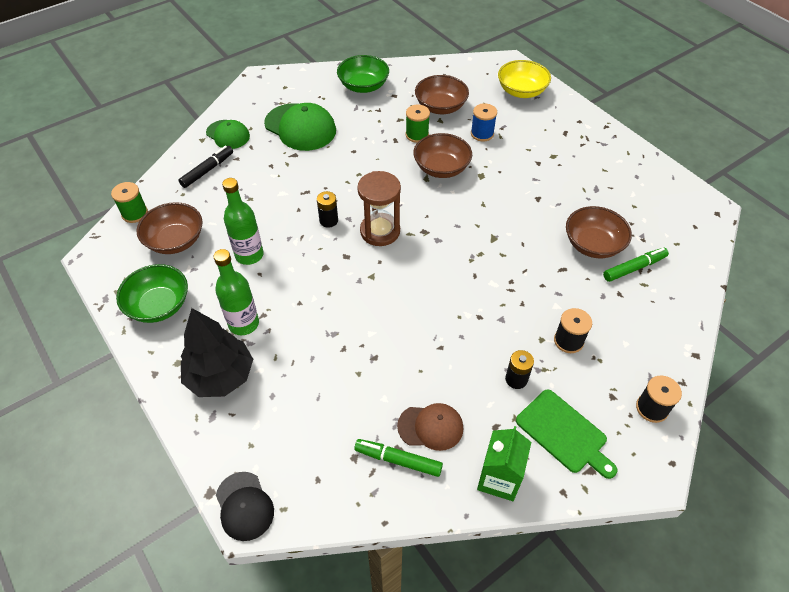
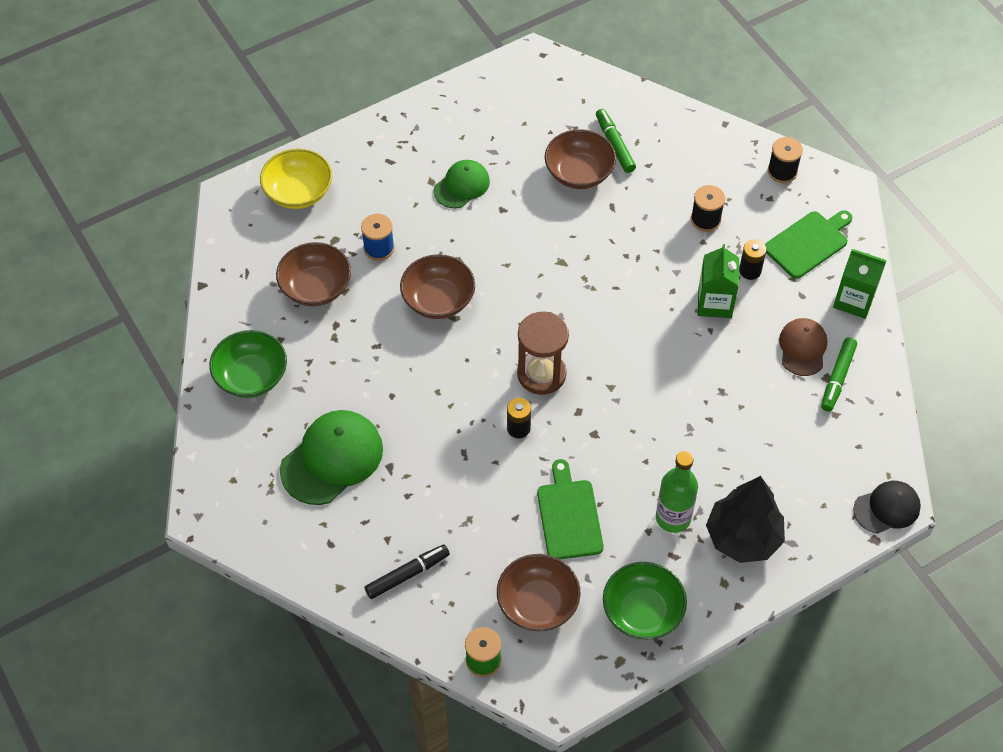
camera: 85 degrees left, 5 degrees up
(207, 170) = (407, 574): black marker -> black marker turned 105 degrees clockwise
(228, 134) = (334, 553): green cap -> green cap (462, 186)
(249, 255) = (569, 516): green bottle -> green cutting board
(417, 135) = (370, 320): green spool -> none
(472, 350) = (715, 303): none -> green carton

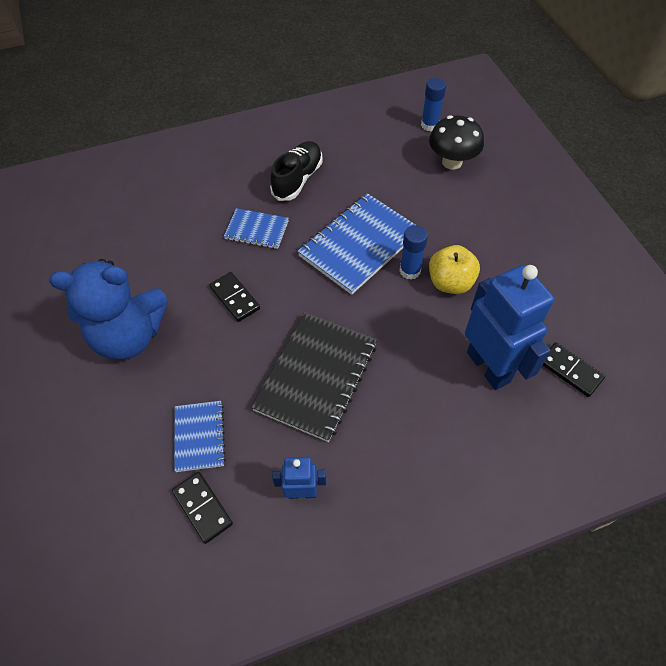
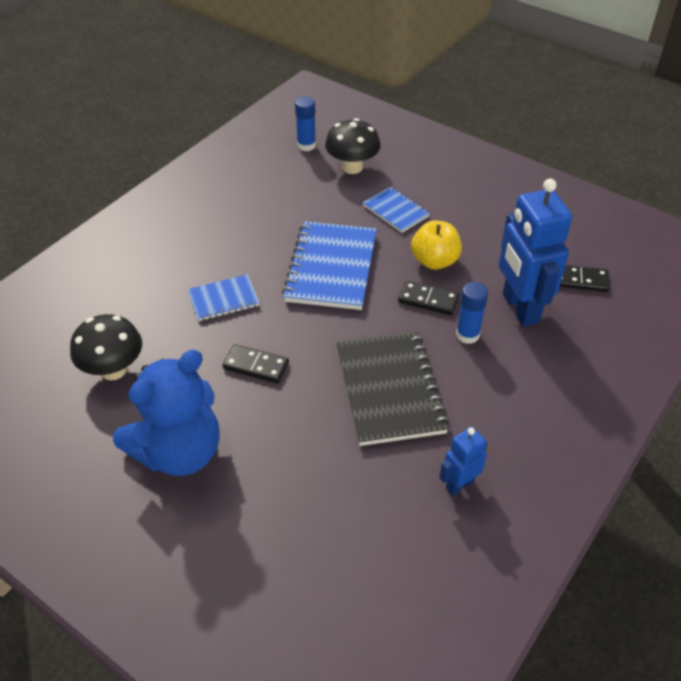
camera: 35 degrees left, 10 degrees down
(139, 246) = (113, 370): none -> black mushroom
(199, 436) = (330, 495): blue notebook -> blue notebook (396, 211)
(202, 508) = (386, 549): black domino -> black domino (428, 300)
(297, 179) = (224, 239): black shoe -> none
(410, 271) = (393, 268): blue glue stick -> blue glue stick (467, 335)
(488, 367) = (519, 308): blue robot -> blue robot turned 135 degrees counterclockwise

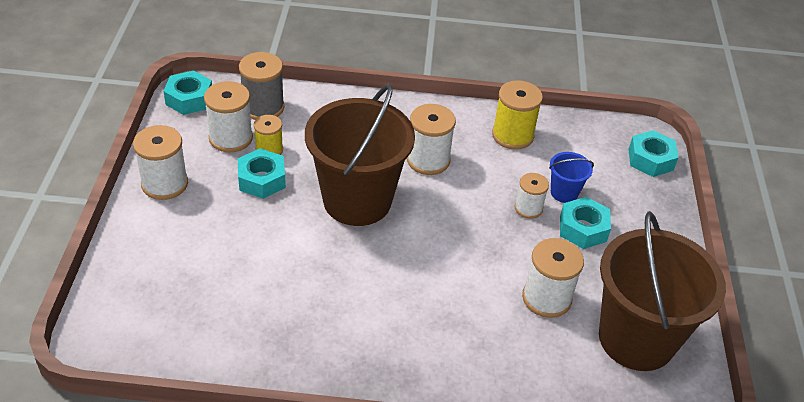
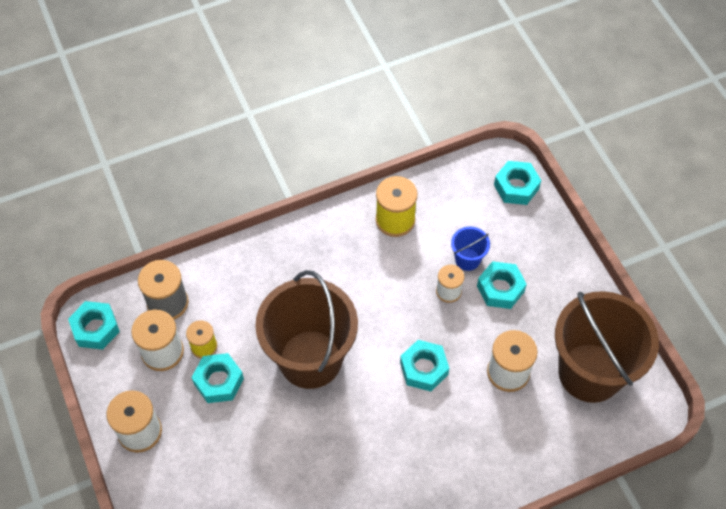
camera: 25 degrees left, 15 degrees up
(428, 160) = (342, 284): white spool -> none
(461, 256) = (424, 369): none -> turquoise nut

### WHAT YOU ARE ASKED TO DO
In the data above, find each line that has the word "turned" and copy it out.

### ANSWER TO THIS EXERCISE
(207, 170) = (407, 574): black marker -> black marker turned 105 degrees clockwise
(488, 367) = (519, 308): blue robot -> blue robot turned 135 degrees counterclockwise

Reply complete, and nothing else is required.